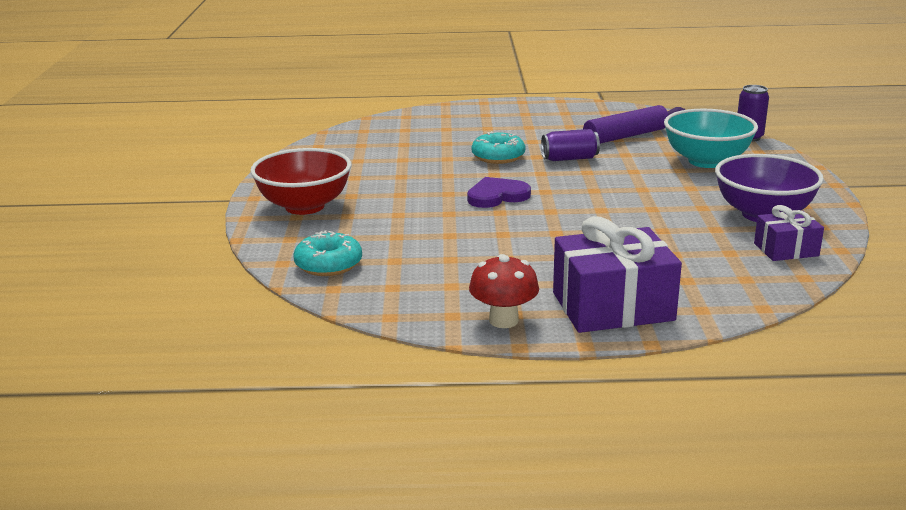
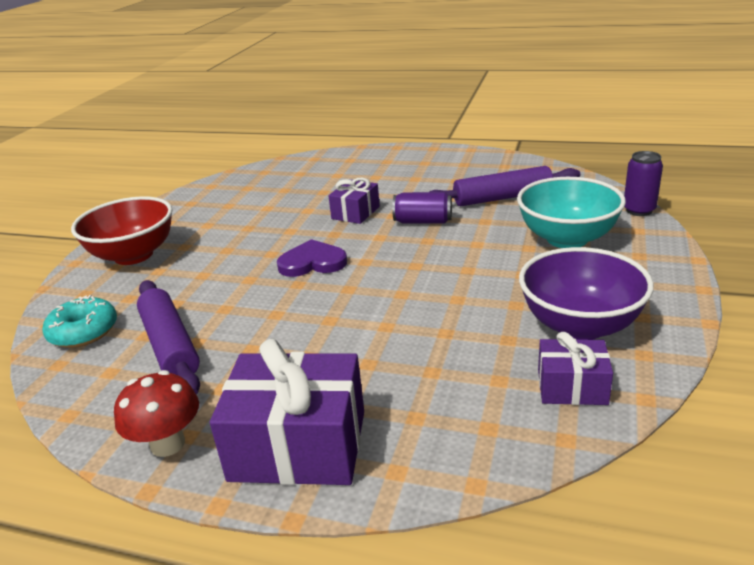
camera: 20 degrees right, 5 degrees up
(428, 264) = (170, 345): none -> purple rolling pin
(498, 157) = (355, 213): turquoise donut -> purple gift

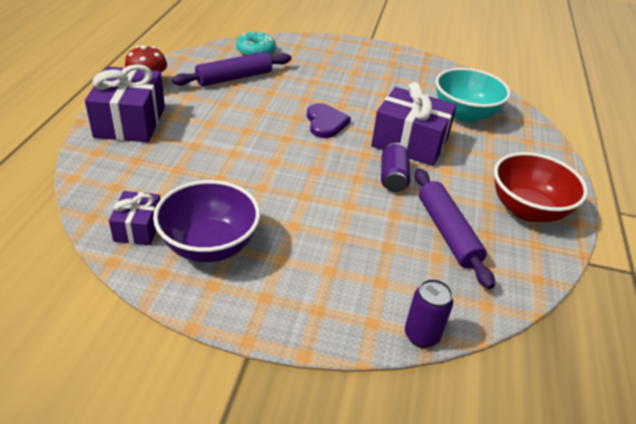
camera: 80 degrees right, 10 degrees up
(133, 255) = (343, 55): red bowl -> red bowl (527, 210)
(355, 213) = (410, 142): purple gift -> purple gift, size x1.82
(567, 239) = (355, 264): turquoise bowl -> turquoise bowl (464, 114)

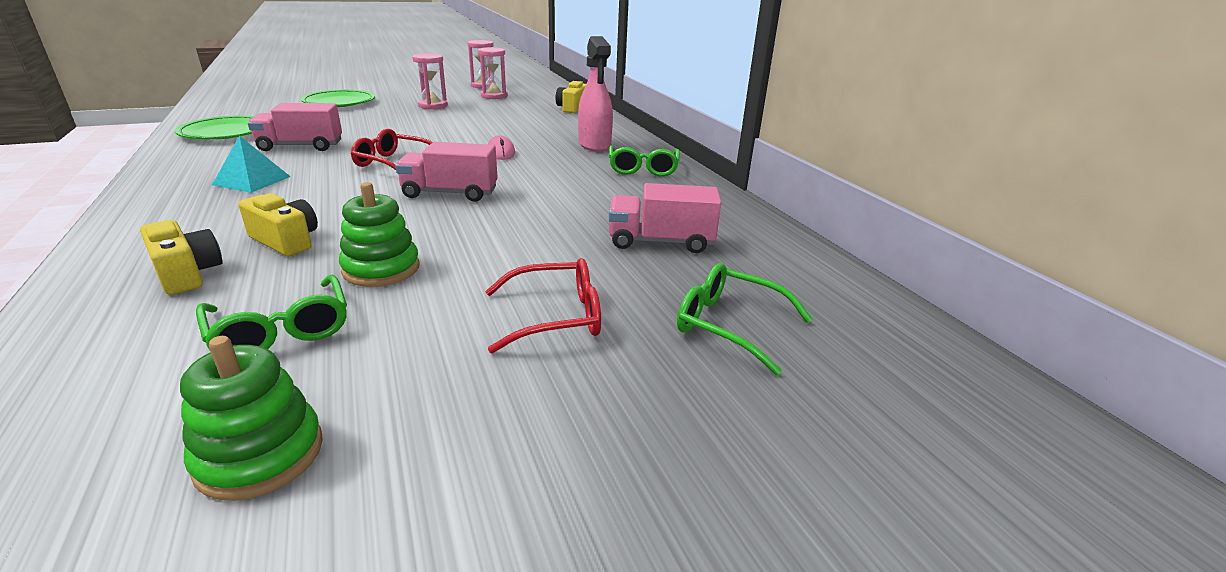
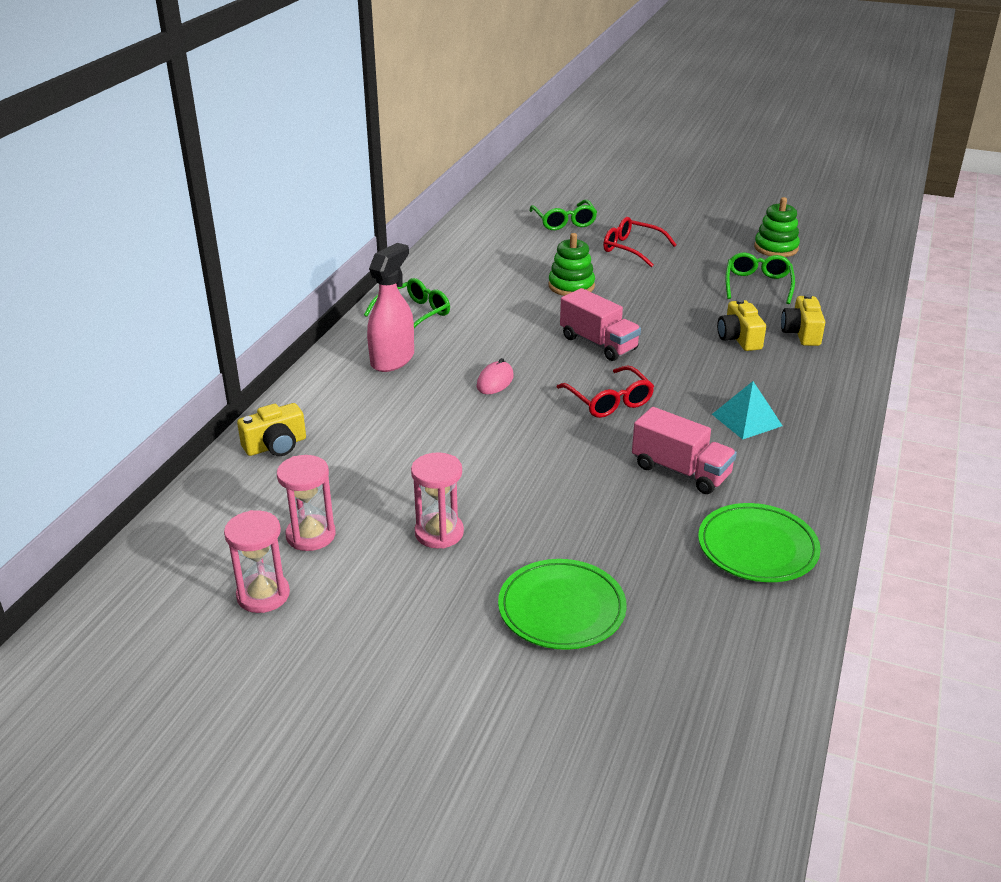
camera: 135 degrees left, 5 degrees up
(381, 269) = (693, 299): green stacking toy -> green stacking toy (571, 286)
(660, 242) = (521, 260): pink truck -> none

About this task
Leaving each image aside, repeat the listing above exactly.

Your solution
camera: 20 degrees right, 5 degrees up
(428, 264) = (170, 345): none -> purple rolling pin
(498, 157) = (355, 213): turquoise donut -> purple gift

camera: 80 degrees right, 10 degrees up
(133, 255) = (343, 55): red bowl -> red bowl (527, 210)
(355, 213) = (410, 142): purple gift -> purple gift, size x1.82
(567, 239) = (355, 264): turquoise bowl -> turquoise bowl (464, 114)

camera: 135 degrees left, 5 degrees up
(381, 269) = (693, 299): green stacking toy -> green stacking toy (571, 286)
(660, 242) = (521, 260): pink truck -> none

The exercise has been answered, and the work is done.